■ THE PROBLEM
Extract all lines from the data beneath that include the word "cheese".

---------- STUDY MATERIAL

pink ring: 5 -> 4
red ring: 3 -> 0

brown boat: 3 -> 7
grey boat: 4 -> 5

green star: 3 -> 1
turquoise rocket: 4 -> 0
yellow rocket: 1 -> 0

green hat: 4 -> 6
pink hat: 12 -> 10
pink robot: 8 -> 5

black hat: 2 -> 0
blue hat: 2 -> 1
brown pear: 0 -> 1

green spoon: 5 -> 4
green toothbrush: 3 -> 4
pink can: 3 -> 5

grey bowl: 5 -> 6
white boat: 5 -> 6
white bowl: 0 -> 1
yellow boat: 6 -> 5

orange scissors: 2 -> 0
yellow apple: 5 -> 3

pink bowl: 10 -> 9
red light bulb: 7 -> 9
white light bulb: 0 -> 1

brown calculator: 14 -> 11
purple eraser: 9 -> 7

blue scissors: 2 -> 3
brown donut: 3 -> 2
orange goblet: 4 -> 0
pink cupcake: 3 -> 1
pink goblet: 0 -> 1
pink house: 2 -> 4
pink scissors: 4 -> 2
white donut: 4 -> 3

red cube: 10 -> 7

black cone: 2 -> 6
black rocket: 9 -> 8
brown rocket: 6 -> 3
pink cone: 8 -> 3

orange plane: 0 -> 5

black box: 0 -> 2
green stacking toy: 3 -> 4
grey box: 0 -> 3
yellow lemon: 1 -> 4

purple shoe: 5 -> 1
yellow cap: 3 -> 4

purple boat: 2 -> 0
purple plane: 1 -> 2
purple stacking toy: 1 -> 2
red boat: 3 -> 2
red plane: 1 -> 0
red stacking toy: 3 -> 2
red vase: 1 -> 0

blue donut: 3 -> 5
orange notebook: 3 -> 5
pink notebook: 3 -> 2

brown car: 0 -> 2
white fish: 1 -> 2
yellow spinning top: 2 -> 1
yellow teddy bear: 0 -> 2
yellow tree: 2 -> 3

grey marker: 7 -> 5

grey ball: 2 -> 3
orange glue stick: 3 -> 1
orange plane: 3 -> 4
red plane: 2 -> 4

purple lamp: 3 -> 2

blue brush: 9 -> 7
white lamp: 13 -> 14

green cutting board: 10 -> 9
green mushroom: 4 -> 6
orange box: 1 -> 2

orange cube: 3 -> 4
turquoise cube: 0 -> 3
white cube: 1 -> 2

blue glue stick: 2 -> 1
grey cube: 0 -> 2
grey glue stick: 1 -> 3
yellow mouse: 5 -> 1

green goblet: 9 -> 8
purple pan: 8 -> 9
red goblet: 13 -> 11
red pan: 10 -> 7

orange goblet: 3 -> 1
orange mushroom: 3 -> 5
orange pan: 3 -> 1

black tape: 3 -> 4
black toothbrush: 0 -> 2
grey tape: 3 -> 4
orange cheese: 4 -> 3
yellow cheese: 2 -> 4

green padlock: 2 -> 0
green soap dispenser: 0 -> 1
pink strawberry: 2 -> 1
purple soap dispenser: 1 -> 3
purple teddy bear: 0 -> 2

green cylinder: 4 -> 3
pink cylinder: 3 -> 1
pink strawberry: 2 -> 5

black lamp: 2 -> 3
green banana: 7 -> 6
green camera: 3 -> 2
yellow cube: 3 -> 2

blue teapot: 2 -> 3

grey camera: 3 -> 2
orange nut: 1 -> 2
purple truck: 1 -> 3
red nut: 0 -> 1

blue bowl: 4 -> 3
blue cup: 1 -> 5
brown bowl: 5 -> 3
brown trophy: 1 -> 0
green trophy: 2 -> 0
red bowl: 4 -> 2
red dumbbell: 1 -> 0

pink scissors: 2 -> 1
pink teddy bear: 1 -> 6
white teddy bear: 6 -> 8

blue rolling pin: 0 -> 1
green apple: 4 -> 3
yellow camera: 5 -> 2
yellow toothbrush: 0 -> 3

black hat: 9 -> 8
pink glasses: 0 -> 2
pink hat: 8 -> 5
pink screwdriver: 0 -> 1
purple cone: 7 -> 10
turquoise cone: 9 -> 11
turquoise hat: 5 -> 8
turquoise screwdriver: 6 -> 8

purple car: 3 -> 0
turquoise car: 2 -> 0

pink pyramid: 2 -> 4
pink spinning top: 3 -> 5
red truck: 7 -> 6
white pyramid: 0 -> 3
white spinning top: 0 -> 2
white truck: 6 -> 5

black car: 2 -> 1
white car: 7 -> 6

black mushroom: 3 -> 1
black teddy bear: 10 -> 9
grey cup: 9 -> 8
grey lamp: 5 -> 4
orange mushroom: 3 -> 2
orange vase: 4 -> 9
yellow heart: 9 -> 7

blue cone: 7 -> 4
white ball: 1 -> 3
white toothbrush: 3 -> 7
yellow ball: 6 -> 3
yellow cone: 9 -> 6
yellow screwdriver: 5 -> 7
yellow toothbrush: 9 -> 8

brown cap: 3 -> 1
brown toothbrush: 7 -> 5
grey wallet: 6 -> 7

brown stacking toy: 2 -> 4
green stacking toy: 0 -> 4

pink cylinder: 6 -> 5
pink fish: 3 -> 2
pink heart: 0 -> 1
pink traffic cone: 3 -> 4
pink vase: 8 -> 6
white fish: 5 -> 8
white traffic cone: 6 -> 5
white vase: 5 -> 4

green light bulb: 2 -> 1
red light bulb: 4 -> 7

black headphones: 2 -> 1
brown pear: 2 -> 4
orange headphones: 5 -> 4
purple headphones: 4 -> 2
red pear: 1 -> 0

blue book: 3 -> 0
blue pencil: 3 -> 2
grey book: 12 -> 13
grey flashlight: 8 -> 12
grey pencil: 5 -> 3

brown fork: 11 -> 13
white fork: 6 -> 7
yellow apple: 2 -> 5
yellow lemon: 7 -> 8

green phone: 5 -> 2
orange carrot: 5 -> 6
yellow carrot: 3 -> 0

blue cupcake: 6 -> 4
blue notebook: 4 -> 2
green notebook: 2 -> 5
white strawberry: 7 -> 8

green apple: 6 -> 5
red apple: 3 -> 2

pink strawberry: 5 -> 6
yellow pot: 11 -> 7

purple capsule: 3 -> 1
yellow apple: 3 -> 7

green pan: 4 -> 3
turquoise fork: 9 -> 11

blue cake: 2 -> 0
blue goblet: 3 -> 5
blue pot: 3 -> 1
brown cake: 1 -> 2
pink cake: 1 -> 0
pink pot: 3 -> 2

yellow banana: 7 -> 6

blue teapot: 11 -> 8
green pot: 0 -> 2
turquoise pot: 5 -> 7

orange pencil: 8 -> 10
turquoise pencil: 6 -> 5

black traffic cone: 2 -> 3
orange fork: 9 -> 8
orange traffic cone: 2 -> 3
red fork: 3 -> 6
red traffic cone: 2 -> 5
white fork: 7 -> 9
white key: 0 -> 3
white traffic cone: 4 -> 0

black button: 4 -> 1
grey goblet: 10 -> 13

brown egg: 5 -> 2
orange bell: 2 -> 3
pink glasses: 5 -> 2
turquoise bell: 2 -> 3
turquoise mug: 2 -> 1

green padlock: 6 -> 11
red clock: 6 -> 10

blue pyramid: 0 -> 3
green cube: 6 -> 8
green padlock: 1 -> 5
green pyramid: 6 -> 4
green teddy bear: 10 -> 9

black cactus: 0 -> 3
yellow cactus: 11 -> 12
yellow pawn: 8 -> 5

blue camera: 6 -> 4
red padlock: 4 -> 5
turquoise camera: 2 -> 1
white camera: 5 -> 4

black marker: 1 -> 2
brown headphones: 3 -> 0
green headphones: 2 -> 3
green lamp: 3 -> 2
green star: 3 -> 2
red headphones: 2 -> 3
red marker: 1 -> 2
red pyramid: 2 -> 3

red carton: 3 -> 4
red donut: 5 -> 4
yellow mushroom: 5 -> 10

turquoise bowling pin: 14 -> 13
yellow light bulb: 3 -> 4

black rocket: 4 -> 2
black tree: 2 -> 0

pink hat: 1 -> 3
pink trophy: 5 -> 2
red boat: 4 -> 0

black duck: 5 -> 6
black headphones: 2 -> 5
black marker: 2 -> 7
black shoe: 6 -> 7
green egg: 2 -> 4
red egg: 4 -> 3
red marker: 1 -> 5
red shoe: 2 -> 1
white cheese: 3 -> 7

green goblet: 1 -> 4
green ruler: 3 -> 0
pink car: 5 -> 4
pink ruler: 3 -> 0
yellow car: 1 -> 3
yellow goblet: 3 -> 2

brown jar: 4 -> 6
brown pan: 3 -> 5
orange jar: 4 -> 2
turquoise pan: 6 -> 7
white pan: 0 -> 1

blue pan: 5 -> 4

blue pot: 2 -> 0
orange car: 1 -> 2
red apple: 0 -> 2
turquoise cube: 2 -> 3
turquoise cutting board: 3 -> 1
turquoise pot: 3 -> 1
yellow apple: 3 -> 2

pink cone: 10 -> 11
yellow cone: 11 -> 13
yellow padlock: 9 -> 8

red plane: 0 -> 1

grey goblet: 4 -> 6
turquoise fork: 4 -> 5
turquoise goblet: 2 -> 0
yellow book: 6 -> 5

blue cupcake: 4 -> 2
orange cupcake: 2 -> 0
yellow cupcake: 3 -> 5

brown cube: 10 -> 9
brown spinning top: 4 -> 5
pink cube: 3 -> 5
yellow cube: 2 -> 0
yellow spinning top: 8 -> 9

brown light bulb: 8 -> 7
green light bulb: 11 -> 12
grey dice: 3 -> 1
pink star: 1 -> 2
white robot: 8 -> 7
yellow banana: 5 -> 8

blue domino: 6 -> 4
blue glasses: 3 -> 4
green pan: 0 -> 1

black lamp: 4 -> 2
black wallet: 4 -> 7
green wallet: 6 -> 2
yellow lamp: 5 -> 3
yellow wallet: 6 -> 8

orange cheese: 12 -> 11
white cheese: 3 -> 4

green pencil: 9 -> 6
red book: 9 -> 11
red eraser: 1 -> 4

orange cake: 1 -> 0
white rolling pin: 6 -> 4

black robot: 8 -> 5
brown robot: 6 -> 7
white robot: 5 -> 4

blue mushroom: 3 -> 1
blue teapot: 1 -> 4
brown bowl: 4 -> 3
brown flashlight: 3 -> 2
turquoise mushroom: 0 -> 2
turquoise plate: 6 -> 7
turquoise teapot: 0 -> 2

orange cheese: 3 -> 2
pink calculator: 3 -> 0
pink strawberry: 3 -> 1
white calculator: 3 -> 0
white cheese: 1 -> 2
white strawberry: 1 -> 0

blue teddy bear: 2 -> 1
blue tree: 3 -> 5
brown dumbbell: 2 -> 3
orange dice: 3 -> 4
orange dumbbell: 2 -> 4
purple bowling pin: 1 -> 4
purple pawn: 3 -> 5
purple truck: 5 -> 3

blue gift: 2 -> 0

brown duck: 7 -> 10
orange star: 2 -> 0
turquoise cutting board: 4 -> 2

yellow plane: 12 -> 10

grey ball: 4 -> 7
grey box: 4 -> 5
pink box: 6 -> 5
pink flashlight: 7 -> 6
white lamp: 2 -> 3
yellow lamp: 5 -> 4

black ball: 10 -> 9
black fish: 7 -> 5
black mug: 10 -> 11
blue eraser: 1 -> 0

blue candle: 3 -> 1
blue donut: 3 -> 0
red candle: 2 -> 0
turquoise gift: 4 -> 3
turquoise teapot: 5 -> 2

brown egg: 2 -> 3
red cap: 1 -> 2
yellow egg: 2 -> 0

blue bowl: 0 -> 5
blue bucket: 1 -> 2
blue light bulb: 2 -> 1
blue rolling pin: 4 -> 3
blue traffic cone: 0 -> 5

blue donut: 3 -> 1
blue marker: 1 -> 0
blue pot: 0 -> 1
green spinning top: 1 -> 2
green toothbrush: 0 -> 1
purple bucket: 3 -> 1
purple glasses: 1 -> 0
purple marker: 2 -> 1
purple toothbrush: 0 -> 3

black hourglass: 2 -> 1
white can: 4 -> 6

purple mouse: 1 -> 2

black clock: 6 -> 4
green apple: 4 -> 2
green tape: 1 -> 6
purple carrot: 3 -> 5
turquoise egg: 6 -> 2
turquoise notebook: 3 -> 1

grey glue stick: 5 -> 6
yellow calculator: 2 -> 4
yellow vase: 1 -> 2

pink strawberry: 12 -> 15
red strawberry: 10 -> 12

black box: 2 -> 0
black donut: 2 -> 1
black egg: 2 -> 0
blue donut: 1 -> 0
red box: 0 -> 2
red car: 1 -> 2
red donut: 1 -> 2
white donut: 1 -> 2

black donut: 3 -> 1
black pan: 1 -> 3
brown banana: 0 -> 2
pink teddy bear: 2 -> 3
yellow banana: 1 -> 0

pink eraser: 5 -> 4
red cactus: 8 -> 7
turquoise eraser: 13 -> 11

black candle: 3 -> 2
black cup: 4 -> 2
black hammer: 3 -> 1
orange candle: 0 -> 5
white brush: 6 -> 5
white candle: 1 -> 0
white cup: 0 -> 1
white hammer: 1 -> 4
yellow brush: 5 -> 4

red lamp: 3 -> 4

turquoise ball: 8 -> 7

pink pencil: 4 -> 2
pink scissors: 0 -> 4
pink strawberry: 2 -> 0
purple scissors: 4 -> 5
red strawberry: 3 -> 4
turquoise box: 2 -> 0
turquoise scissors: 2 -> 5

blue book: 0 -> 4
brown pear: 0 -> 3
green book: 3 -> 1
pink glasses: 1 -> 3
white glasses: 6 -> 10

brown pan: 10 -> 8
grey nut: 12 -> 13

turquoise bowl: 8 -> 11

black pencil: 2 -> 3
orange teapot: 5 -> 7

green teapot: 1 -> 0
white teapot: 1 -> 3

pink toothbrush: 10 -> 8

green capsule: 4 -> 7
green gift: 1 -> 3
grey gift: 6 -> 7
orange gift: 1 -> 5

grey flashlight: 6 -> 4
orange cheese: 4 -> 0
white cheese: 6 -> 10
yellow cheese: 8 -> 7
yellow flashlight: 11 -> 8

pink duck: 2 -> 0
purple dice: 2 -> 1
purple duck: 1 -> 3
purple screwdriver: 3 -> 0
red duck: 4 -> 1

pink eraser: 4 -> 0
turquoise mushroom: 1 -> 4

--------------------

■ TASK RESPONSE
orange cheese: 4 -> 3
yellow cheese: 2 -> 4
white cheese: 3 -> 7
orange cheese: 12 -> 11
white cheese: 3 -> 4
orange cheese: 3 -> 2
white cheese: 1 -> 2
orange cheese: 4 -> 0
white cheese: 6 -> 10
yellow cheese: 8 -> 7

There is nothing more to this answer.